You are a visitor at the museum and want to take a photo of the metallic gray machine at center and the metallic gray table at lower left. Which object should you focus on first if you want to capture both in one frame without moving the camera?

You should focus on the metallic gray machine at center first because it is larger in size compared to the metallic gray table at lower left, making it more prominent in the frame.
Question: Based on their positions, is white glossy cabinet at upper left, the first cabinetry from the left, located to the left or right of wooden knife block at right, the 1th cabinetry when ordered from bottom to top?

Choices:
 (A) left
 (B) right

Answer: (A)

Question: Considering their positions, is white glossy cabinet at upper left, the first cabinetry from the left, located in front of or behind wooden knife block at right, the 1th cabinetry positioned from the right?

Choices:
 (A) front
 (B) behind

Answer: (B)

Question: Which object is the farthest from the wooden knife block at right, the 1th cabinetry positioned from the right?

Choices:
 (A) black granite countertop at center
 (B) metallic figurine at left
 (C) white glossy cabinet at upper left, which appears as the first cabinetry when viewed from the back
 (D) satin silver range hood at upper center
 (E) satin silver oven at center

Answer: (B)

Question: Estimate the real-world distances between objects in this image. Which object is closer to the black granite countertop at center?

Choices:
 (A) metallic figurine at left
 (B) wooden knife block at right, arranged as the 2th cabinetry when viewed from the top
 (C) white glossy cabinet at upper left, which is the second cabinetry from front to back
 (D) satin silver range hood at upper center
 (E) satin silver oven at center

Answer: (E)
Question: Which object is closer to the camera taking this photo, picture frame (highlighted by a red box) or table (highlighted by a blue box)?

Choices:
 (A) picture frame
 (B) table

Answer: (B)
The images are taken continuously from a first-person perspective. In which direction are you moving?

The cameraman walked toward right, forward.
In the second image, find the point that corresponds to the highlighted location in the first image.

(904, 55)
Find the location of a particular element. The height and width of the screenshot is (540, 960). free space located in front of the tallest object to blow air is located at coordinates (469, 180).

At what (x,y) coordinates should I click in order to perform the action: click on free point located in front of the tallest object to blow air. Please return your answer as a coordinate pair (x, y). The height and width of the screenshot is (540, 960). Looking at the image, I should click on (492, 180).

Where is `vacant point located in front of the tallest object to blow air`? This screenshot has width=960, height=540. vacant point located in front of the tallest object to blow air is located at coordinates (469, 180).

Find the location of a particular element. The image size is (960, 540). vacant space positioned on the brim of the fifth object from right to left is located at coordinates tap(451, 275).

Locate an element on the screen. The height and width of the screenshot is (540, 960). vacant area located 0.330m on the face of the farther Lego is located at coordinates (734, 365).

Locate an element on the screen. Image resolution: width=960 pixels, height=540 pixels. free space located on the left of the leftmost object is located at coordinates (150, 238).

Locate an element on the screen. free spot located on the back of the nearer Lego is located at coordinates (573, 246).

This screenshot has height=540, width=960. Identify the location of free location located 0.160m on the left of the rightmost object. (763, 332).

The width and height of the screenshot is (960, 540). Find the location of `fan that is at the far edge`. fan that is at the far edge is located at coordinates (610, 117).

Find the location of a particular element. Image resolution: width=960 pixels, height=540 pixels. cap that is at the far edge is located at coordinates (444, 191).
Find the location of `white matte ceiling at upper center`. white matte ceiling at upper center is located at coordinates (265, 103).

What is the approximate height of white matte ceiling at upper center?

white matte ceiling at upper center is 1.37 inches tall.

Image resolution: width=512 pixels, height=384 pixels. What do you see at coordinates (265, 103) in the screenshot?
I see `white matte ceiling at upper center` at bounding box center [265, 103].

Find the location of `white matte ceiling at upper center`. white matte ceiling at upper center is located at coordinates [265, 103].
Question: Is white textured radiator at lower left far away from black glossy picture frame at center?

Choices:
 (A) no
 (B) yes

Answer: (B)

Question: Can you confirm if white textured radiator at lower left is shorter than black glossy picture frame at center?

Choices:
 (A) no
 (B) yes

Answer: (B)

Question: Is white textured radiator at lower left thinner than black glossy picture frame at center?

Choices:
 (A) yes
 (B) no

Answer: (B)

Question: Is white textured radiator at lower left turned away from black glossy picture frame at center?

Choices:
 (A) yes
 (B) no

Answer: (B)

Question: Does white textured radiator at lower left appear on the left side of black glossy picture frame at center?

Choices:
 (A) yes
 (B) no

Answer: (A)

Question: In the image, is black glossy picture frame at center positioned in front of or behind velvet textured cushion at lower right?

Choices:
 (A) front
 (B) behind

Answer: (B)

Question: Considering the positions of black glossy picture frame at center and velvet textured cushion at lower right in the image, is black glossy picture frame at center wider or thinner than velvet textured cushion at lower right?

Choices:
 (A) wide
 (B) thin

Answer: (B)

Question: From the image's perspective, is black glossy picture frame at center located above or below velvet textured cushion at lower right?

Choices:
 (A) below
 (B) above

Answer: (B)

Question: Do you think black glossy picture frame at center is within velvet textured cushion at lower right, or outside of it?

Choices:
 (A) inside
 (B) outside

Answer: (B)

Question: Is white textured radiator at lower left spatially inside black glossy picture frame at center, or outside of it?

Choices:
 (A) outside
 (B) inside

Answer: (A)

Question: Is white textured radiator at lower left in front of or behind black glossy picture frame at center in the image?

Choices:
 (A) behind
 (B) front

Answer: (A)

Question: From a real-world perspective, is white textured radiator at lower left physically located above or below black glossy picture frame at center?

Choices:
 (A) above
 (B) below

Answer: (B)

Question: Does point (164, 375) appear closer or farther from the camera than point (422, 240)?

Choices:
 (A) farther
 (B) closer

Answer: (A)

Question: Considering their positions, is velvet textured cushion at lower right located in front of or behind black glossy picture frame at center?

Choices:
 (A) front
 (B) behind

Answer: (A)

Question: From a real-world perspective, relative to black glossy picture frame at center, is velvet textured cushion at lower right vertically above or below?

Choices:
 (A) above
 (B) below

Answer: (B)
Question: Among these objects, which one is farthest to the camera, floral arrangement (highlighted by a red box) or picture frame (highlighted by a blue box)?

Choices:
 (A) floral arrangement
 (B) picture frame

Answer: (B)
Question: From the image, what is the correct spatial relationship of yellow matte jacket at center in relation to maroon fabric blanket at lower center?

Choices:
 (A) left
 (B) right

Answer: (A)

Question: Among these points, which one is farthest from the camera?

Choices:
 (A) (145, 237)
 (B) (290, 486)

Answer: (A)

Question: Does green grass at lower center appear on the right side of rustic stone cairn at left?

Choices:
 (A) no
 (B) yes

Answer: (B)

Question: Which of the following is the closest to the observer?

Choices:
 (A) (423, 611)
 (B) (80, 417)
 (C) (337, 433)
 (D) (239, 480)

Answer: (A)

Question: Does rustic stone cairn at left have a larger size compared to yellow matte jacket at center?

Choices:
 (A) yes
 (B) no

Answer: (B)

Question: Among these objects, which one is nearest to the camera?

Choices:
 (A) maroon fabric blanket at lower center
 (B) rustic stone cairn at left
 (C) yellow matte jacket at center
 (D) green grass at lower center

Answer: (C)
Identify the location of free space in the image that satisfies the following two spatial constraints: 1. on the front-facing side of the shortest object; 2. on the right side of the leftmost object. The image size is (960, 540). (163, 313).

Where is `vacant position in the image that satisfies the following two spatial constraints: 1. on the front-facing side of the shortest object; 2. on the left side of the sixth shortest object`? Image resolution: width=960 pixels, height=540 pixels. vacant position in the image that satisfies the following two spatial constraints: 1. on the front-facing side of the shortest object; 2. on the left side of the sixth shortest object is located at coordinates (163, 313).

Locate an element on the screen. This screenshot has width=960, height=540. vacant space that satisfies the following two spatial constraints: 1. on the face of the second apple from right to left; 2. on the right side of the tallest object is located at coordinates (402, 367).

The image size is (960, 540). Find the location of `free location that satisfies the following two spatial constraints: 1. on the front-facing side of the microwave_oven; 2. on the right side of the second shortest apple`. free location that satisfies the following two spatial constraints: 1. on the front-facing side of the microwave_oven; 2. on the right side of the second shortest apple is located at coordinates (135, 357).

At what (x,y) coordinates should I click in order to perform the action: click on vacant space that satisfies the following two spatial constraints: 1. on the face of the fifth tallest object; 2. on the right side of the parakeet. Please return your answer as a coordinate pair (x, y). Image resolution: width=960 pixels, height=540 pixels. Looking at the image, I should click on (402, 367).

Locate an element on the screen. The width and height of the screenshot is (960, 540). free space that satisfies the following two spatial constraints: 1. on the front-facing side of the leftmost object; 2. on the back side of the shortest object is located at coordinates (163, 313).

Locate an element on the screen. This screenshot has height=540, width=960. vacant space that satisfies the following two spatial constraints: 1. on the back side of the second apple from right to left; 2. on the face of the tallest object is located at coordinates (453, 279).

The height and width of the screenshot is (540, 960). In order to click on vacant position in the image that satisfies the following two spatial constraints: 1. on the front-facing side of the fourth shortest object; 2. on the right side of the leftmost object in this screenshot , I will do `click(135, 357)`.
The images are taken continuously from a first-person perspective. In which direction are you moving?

········

= WHAT THE EXERCISE ASKS =
Can you echo everything in the records from the line containing "What is the approximate" down to the line containing "center [265, 103].", both of those lines included?

= EXPECTED ANSWER =
What is the approximate height of white matte ceiling at upper center?

white matte ceiling at upper center is 1.37 inches tall.

Image resolution: width=512 pixels, height=384 pixels. What do you see at coordinates (265, 103) in the screenshot?
I see `white matte ceiling at upper center` at bounding box center [265, 103].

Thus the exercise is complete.